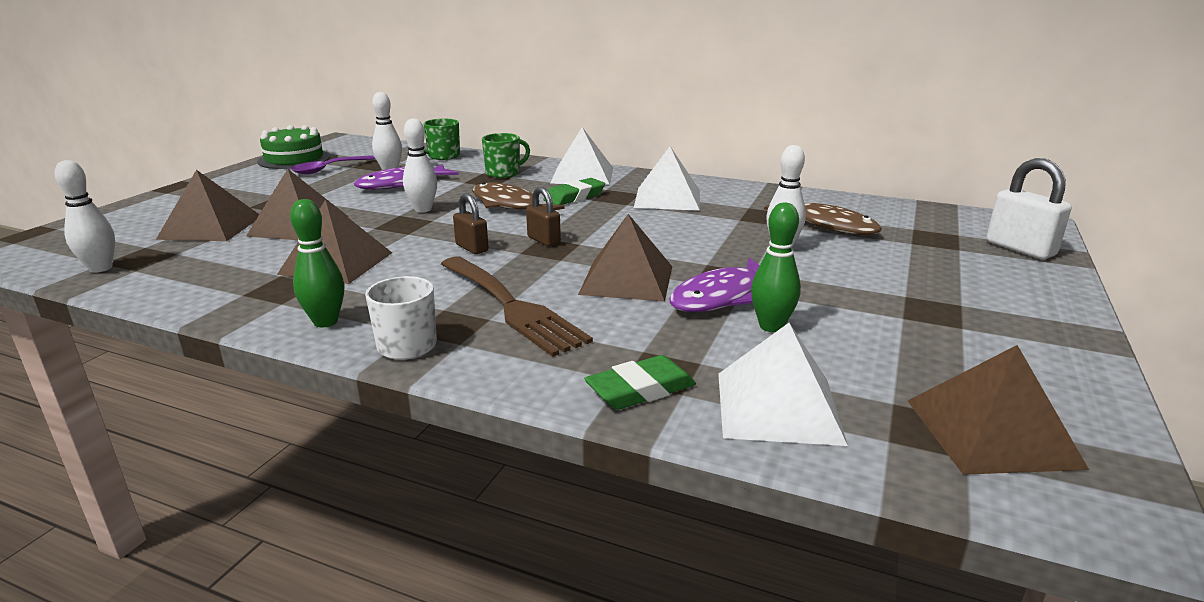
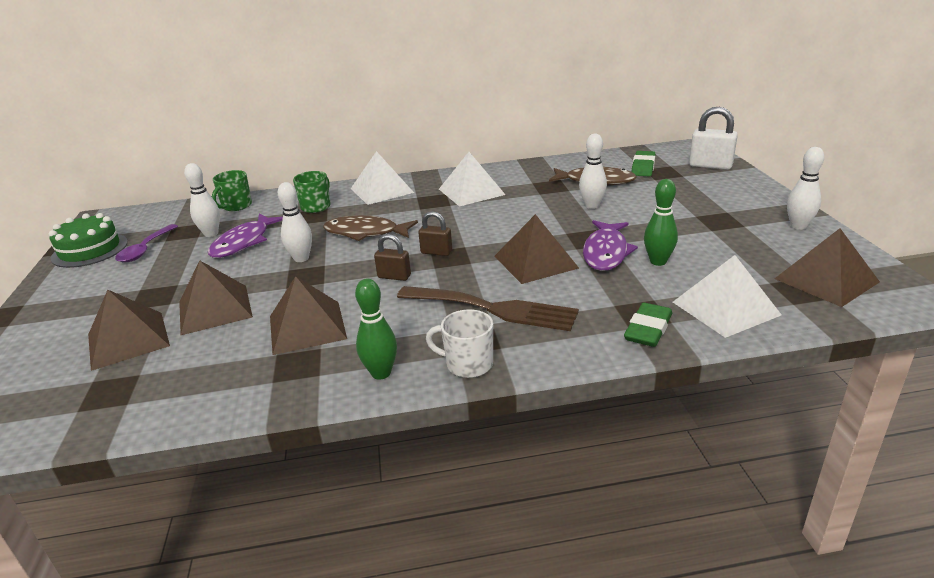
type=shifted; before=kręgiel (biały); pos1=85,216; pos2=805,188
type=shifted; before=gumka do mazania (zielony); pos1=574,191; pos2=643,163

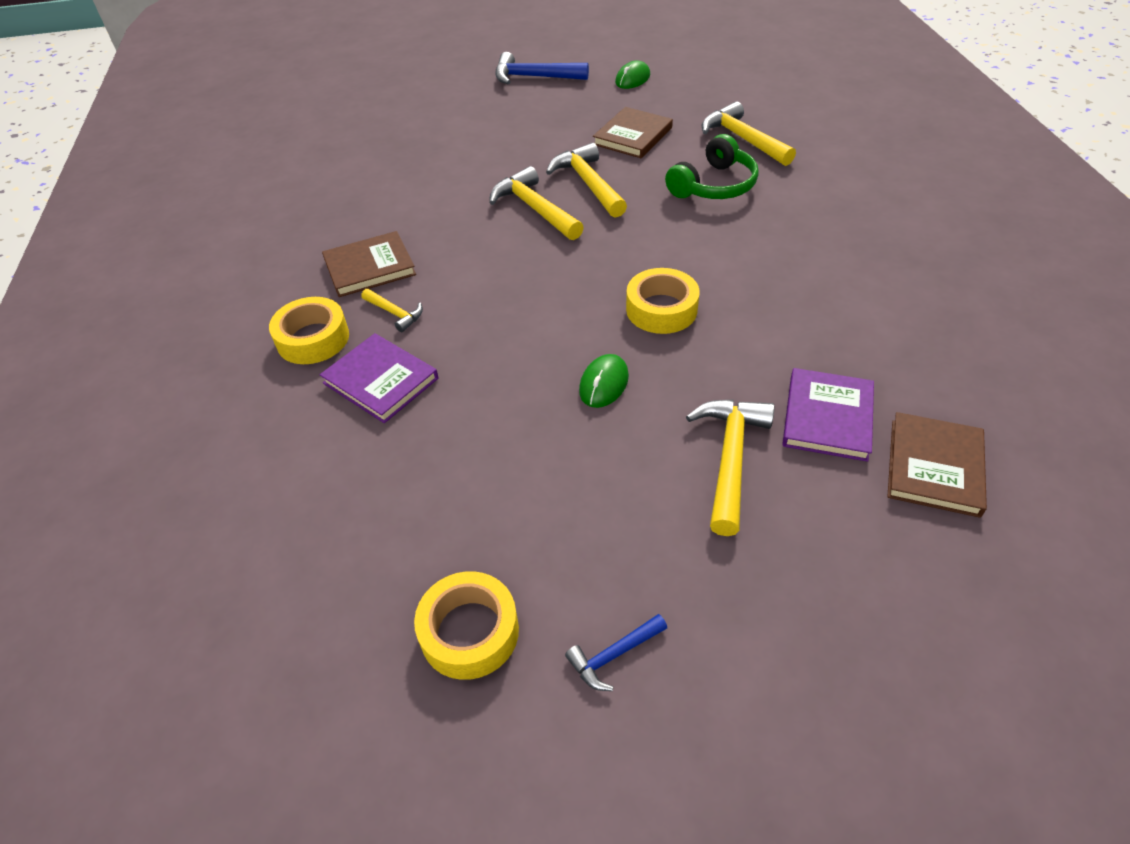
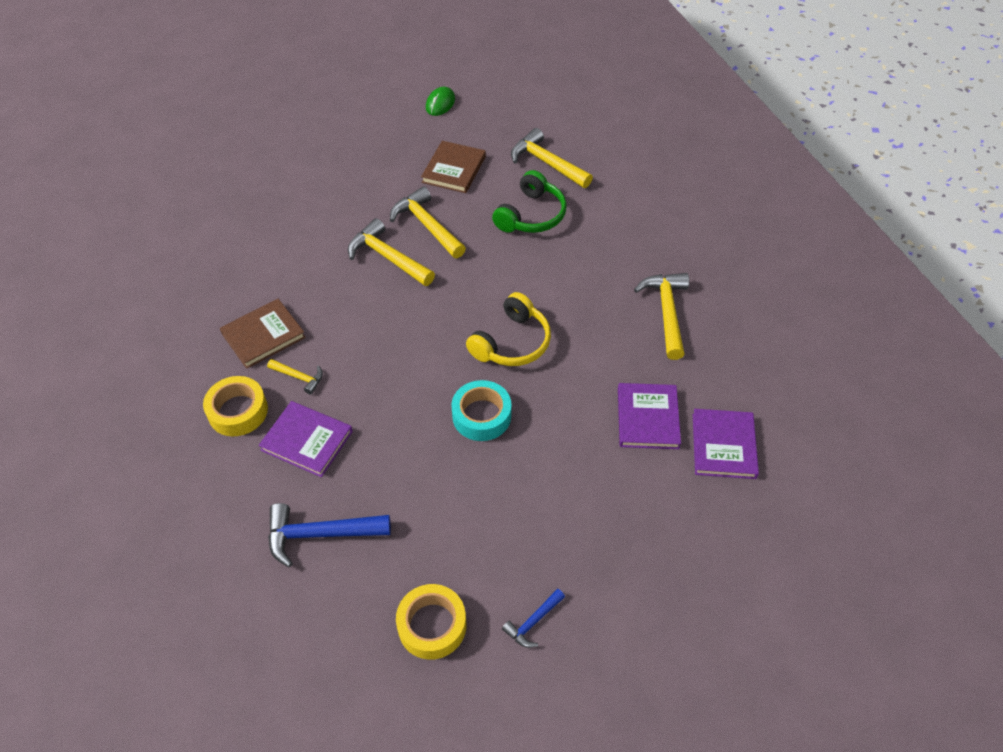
type=shifted; before=młotek (niebieski); pos1=542,68; pos2=329,535
type=shifted; before=młotek (żółty); pos1=730,468; pos2=661,316
type=swapped; before=myszka (zielony); after=taśma klejąca (turkusowy); pos1=604,381; pos2=481,410
type=swapped; before=taśma klejąca (żółty); after=słuchawki (żółty); pos1=663,301; pos2=508,329
type=repainted; before=książka (brązowy); after=książka (fioletowy); pos1=937,465; pos2=726,444

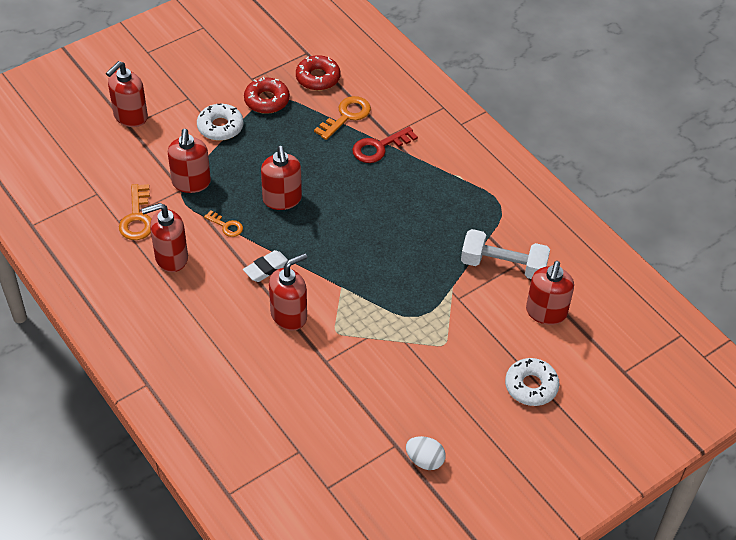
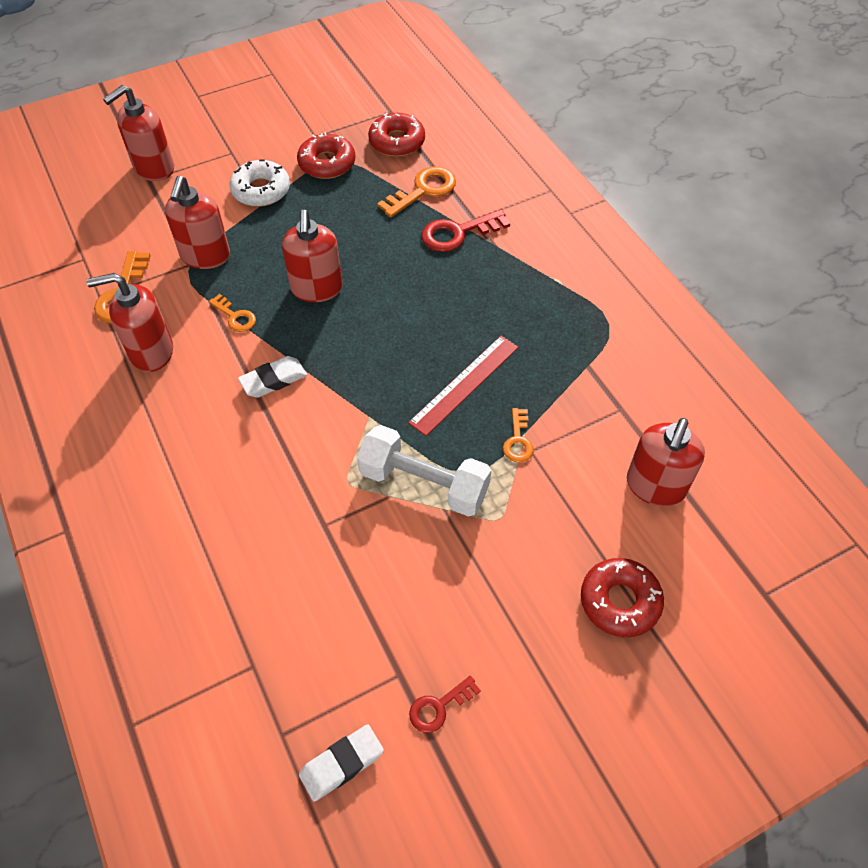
type=gone; before=dozownik mydła (czerwony); pos1=288,291
type=new; after=gumka do mazania (biały); pos2=341,763
type=new; after=linijka (czerwony); pos2=463,386
type=new; after=klucz (pomarańczowy); pos2=518,435
type=shifted; before=hantel (biały); pos1=505,254; pos2=424,471
type=swapped; before=jajko (biały); after=klucz (czerwony); pos1=426,453; pos2=445,704
type=repainted; before=donut (biały); after=donut (czerwony); pos1=532,382; pos2=622,597

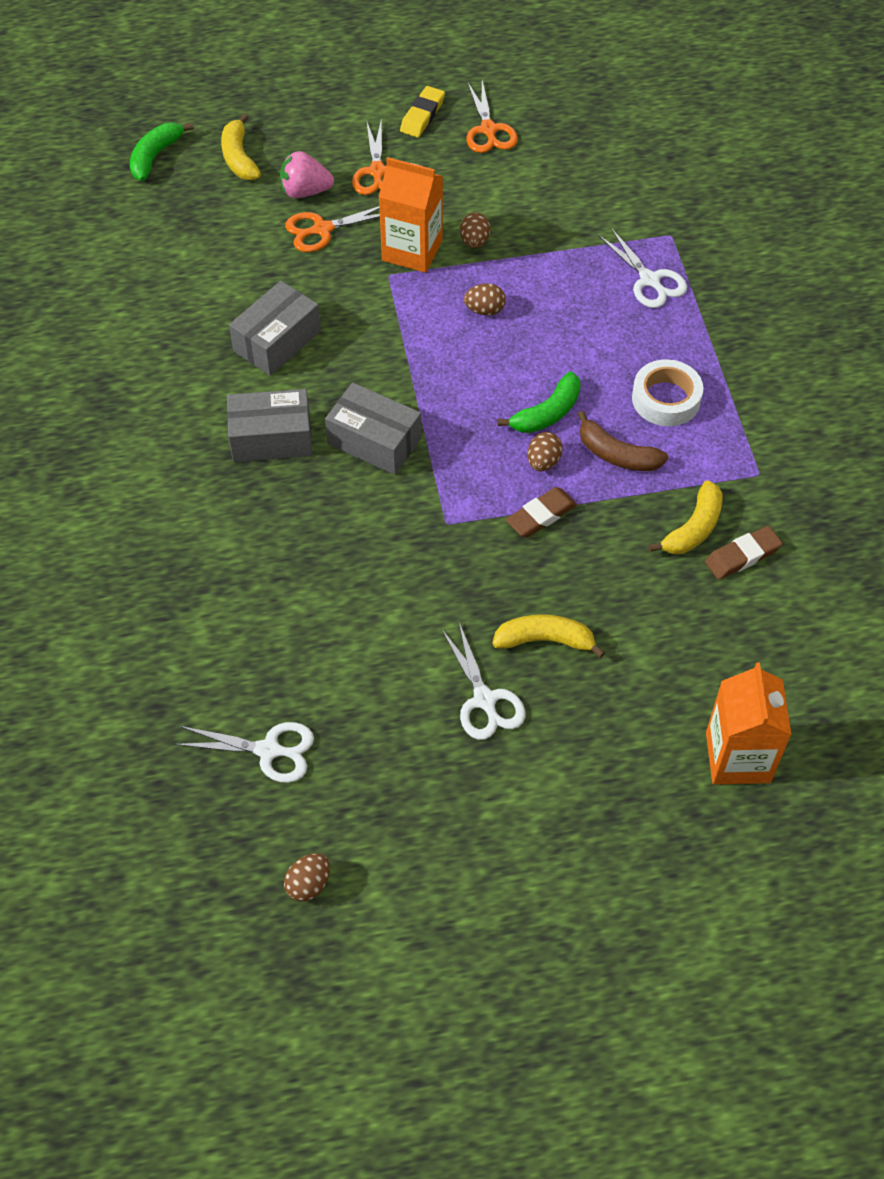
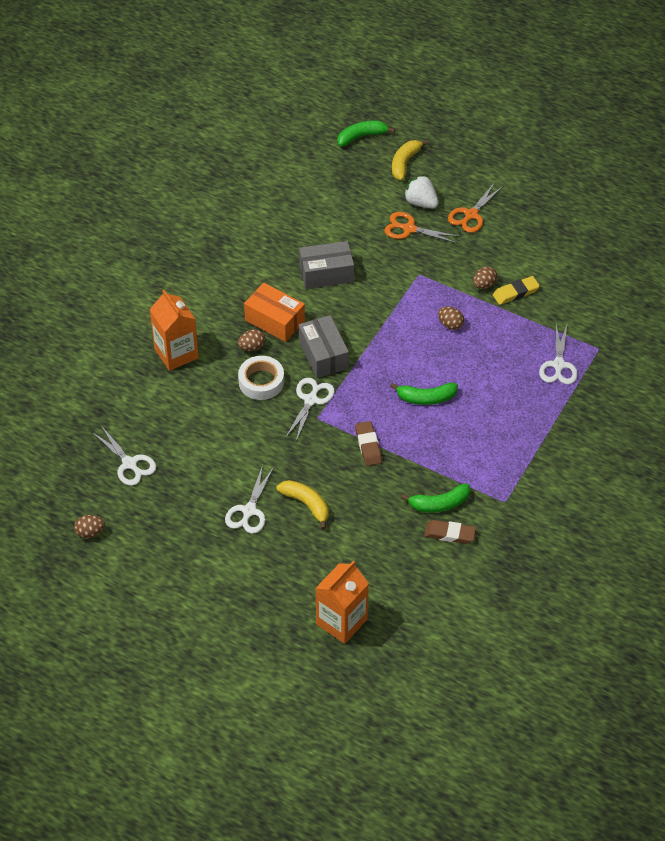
type=gone; before=nożyczki (pomarańczowy); pos1=492,117
type=gone; before=banan (brązowy); pos1=622,441
type=new; after=nożyczki (biały); pos2=310,409
type=shifted; before=karton mleka (pomarańczowy); pos1=411,215; pos2=174,330
type=shifted; before=gumka do mazania (żółty); pos1=422,111; pos2=516,290
type=shifted; before=jajko (brązowy); pos1=545,451; pos2=251,340
type=shifted; before=taśma klejąca (biały); pos1=667,392; pos2=261,378
type=repainted; before=pudełko (szary); after=pudełko (pomarańczowy); pos1=269,425; pos2=274,312
type=repainted; before=truskawka (różowy); after=truskawka (biały); pos1=307,174; pos2=421,191
type=repainted; before=banan (żółty); after=banan (zielony); pos1=686,517; pos2=435,498
type=rotated; before=gumka do mazania (brązowy); pos1=541,512; pos2=368,443; turn=75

WHAT YOU HAVE TO DO :: Which lines above contain the word "zielony"? Copy all of them.

SOLUTION TO THE PROBLEM ::
type=shifted; before=gumka do mazania (zielony); pos1=574,191; pos2=643,163
type=swapped; before=myszka (zielony); after=taśma klejąca (turkusowy); pos1=604,381; pos2=481,410
type=repainted; before=banan (żółty); after=banan (zielony); pos1=686,517; pos2=435,498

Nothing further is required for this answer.